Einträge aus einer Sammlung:
((

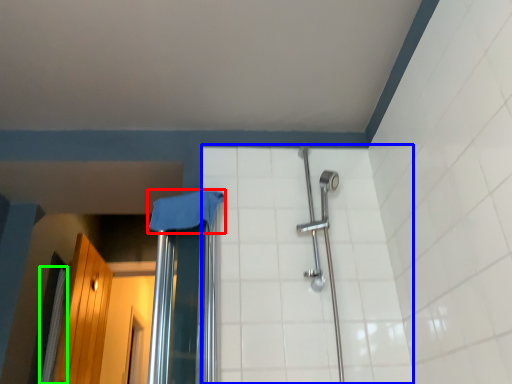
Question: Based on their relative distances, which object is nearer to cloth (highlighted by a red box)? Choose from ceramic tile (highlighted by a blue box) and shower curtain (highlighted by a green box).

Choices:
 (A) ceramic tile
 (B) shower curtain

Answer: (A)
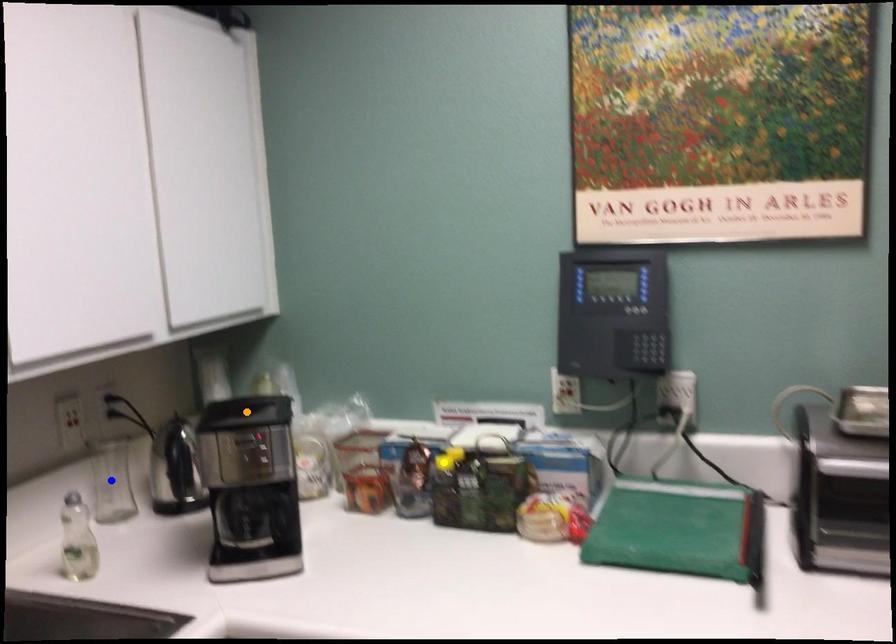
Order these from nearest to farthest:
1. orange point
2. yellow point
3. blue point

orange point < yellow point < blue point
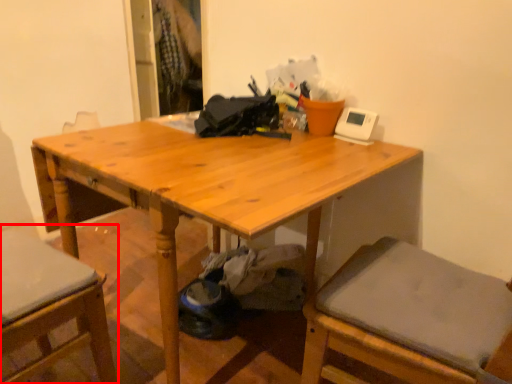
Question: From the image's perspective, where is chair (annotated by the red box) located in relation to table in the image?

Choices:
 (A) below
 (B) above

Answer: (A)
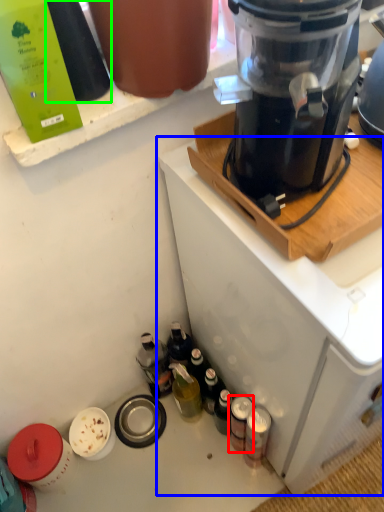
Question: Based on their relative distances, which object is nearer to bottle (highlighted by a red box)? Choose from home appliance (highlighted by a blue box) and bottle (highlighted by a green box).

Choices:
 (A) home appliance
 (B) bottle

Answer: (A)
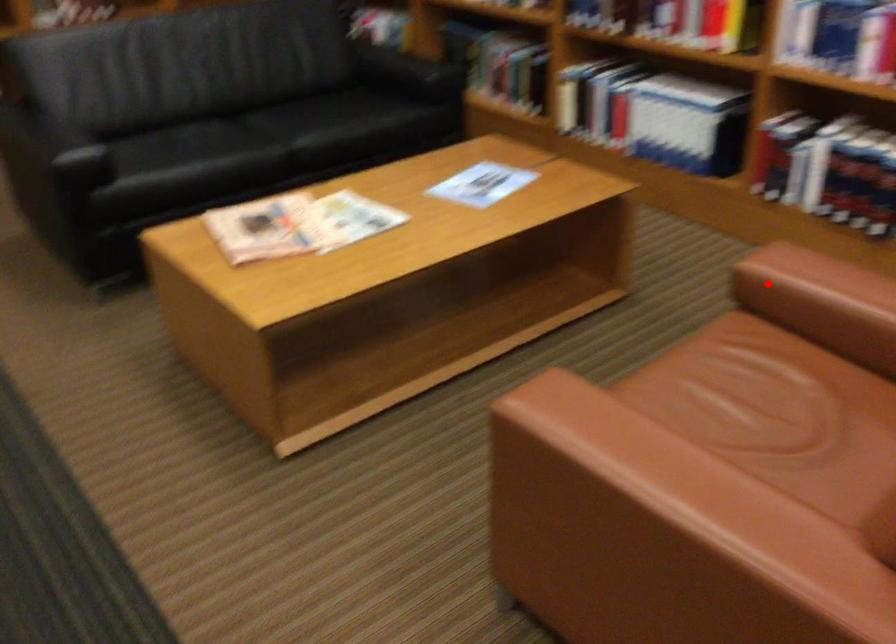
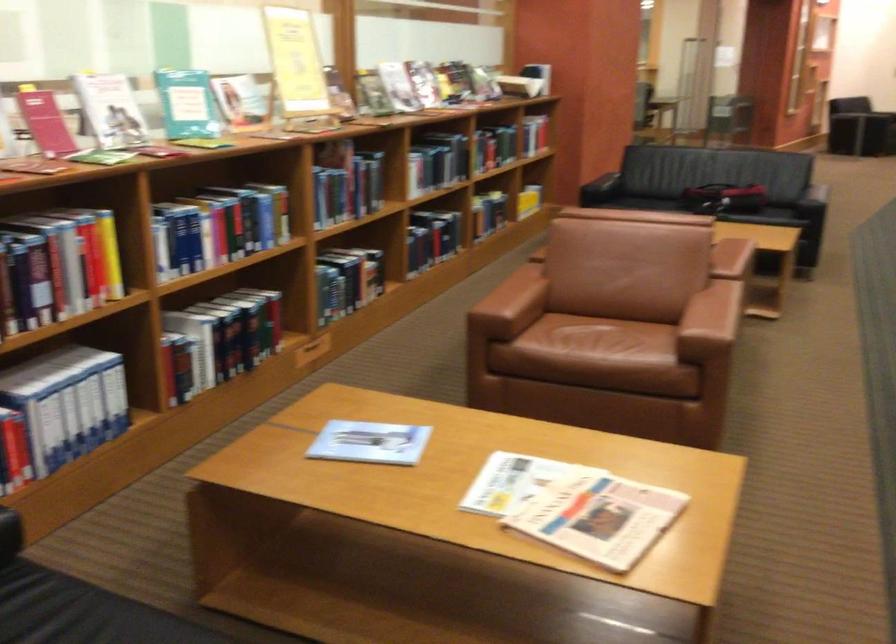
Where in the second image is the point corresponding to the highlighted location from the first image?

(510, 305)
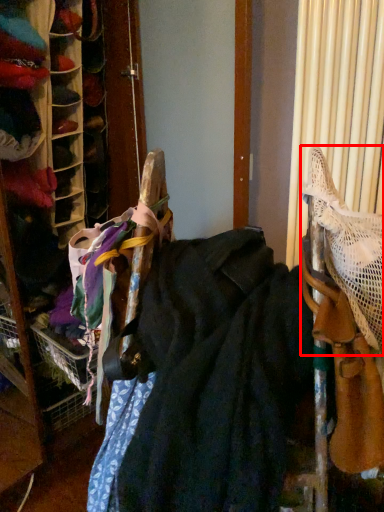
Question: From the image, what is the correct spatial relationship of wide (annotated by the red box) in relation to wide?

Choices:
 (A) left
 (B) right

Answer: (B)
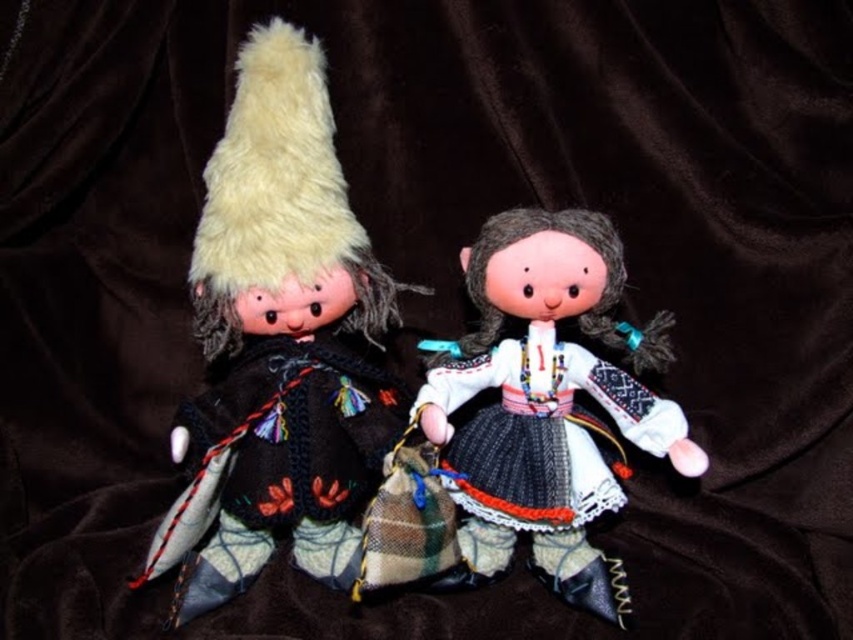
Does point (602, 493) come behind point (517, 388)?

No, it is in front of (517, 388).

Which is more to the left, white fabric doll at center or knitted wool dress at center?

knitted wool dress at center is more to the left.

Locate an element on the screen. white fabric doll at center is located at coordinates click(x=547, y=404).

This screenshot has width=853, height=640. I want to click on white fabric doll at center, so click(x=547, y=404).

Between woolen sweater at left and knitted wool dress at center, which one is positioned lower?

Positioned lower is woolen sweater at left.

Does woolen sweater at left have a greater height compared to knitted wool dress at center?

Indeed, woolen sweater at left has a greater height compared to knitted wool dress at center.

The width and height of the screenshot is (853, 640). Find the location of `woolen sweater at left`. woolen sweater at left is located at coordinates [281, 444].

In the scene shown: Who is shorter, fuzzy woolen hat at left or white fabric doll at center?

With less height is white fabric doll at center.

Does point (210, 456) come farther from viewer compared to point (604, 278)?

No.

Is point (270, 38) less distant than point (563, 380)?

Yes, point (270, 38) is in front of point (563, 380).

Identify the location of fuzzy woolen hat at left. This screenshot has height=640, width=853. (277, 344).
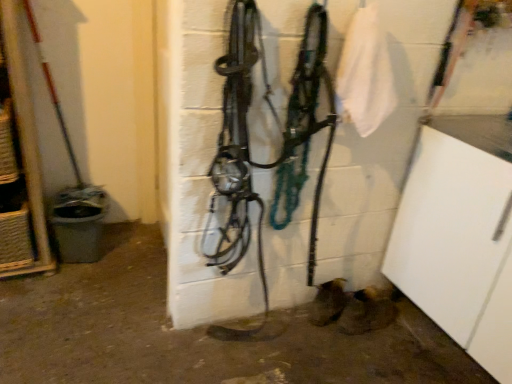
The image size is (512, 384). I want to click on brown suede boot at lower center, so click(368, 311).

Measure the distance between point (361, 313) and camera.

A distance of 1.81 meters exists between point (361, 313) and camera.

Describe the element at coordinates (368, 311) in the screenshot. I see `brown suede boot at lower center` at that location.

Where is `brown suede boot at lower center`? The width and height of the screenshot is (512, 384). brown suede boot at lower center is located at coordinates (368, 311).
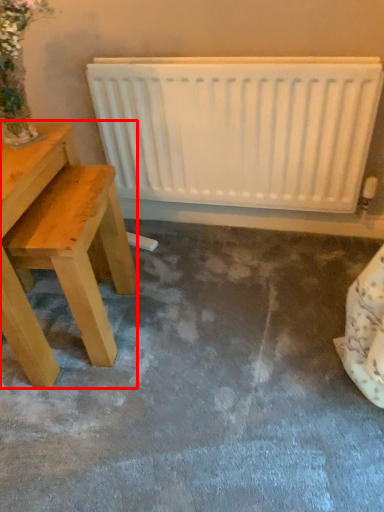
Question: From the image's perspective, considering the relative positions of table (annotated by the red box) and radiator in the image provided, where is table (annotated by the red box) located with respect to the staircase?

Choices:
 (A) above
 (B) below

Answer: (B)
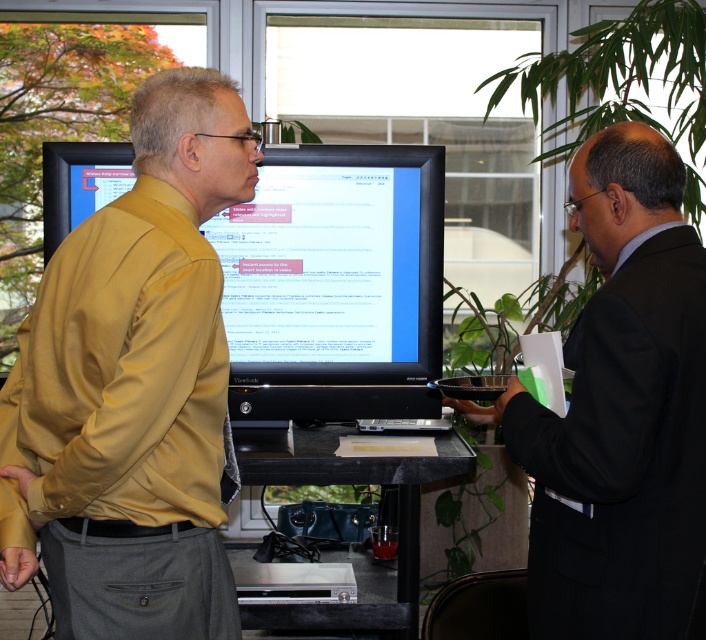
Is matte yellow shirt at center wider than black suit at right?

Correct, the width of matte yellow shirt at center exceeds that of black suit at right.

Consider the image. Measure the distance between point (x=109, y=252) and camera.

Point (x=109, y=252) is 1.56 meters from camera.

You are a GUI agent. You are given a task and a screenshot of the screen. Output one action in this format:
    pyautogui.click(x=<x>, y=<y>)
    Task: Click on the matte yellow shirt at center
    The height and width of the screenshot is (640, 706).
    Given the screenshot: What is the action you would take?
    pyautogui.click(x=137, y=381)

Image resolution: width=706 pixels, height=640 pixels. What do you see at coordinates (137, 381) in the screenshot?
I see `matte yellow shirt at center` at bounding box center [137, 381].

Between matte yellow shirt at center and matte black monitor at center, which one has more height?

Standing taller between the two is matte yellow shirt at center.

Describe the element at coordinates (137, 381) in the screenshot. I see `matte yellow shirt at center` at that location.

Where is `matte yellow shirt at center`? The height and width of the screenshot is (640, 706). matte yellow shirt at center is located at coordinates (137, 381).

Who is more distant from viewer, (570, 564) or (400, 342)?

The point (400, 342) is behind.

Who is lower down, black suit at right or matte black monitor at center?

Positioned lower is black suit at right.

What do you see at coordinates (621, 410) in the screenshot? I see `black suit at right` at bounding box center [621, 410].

))

→ Aufgabe: Setze alle Einträge als Markdown-Tabelle mit den Spalten „Nr.“ und „Zeile“, jede nicht leere Zeile in einer eigenen Tabellenzeile. Leere Zeilen und die Bilder bleiben draußen.

→ Ergebnis:
| Nr. | Zeile |
|---|---|
| 1 | Question: Based on their relative distances, which object is nearer to cloth (highlighted by a red box)? Choose from ceramic tile (highlighted by a blue box) and shower curtain (highlighted by a green box). |
| 2 | Choices: |
| 3 |  (A) ceramic tile |
| 4 |  (B) shower curtain |
| 5 | Answer: (A) |
| 6 | Order these from nearest to farthest: |
| 7 | 1. orange point |
| 8 | 2. yellow point |
| 9 | 3. blue point |
| 10 | orange point < yellow point < blue point |
| 11 | Question: From the image's perspective, where is chair (annotated by the red box) located in relation to table in the image? |
| 12 | Choices: |
| 13 |  (A) below |
| 14 |  (B) above |
| 15 | Answer: (A) |
| 16 | Question: Based on their relative distances, which object is nearer to bottle (highlighted by a red box)? Choose from home appliance (highlighted by a blue box) and bottle (highlighted by a green box). |
| 17 | Choices: |
| 18 |  (A) home appliance |
| 19 |  (B) bottle |
| 20 | Answer: (A) |
| 21 | Where in the second image is the point corresponding to the highlighted location from the first image? |
| 22 | (510, 305) |
| 23 | Question: From the image, what is the correct spatial relationship of wide (annotated by the red box) in relation to wide? |
| 24 | Choices: |
| 25 |  (A) left |
| 26 |  (B) right |
| 27 | Answer: (B) |
| 28 | Does point (602, 493) come behind point (517, 388)? |
| 29 | No, it is in front of (517, 388). |
| 30 | Which is more to the left, white fabric doll at center or knitted wool dress at center? |
| 31 | knitted wool dress at center is more to the left. |
| 32 | Locate an element on the screen. white fabric doll at center is located at coordinates click(x=547, y=404). |
| 33 | This screenshot has width=853, height=640. I want to click on white fabric doll at center, so click(x=547, y=404). |
| 34 | Between woolen sweater at left and knitted wool dress at center, which one is positioned lower? |
| 35 | Positioned lower is woolen sweater at left. |
| 36 | Does woolen sweater at left have a greater height compared to knitted wool dress at center? |
| 37 | Indeed, woolen sweater at left has a greater height compared to knitted wool dress at center. |
| 38 | The width and height of the screenshot is (853, 640). Find the location of `woolen sweater at left`. woolen sweater at left is located at coordinates [281, 444]. |
| 39 | In the scene shown: Who is shorter, fuzzy woolen hat at left or white fabric doll at center? |
| 40 | With less height is white fabric doll at center. |
| 41 | Does point (210, 456) come farther from viewer compared to point (604, 278)? |
| 42 | No. |
| 43 | Is point (270, 38) less distant than point (563, 380)? |
| 44 | Yes, point (270, 38) is in front of point (563, 380). |
| 45 | Identify the location of fuzzy woolen hat at left. This screenshot has height=640, width=853. (277, 344). |
| 46 | The image size is (512, 384). I want to click on brown suede boot at lower center, so click(368, 311). |
| 47 | Measure the distance between point (361, 313) and camera. |
| 48 | A distance of 1.81 meters exists between point (361, 313) and camera. |
| 49 | Describe the element at coordinates (368, 311) in the screenshot. I see `brown suede boot at lower center` at that location. |
| 50 | Where is `brown suede boot at lower center`? The width and height of the screenshot is (512, 384). brown suede boot at lower center is located at coordinates (368, 311). |
| 51 | Question: From the image's perspective, considering the relative positions of table (annotated by the red box) and radiator in the image provided, where is table (annotated by the red box) located with respect to the staircase? |
| 52 | Choices: |
| 53 |  (A) above |
| 54 |  (B) below |
| 55 | Answer: (B) |
| 56 | Is matte yellow shirt at center wider than black suit at right? |
| 57 | Correct, the width of matte yellow shirt at center exceeds that of black suit at right. |
| 58 | Consider the image. Measure the distance between point (x=109, y=252) and camera. |
| 59 | Point (x=109, y=252) is 1.56 meters from camera. |
| 60 | You are a GUI agent. You are given a task and a screenshot of the screen. Output one action in this format: |
| 61 |     pyautogui.click(x=<x>, y=<y>) |
| 62 |     Task: Click on the matte yellow shirt at center |
| 63 |     The height and width of the screenshot is (640, 706). |
| 64 |     Given the screenshot: What is the action you would take? |
| 65 |     pyautogui.click(x=137, y=381) |
| 66 | Image resolution: width=706 pixels, height=640 pixels. What do you see at coordinates (137, 381) in the screenshot? |
| 67 | I see `matte yellow shirt at center` at bounding box center [137, 381]. |
| 68 | Between matte yellow shirt at center and matte black monitor at center, which one has more height? |
| 69 | Standing taller between the two is matte yellow shirt at center. |
| 70 | Describe the element at coordinates (137, 381) in the screenshot. I see `matte yellow shirt at center` at that location. |
| 71 | Where is `matte yellow shirt at center`? The height and width of the screenshot is (640, 706). matte yellow shirt at center is located at coordinates (137, 381). |
| 72 | Who is more distant from viewer, (570, 564) or (400, 342)? |
| 73 | The point (400, 342) is behind. |
| 74 | Who is lower down, black suit at right or matte black monitor at center? |
| 75 | Positioned lower is black suit at right. |
| 76 | What do you see at coordinates (621, 410) in the screenshot? I see `black suit at right` at bounding box center [621, 410]. |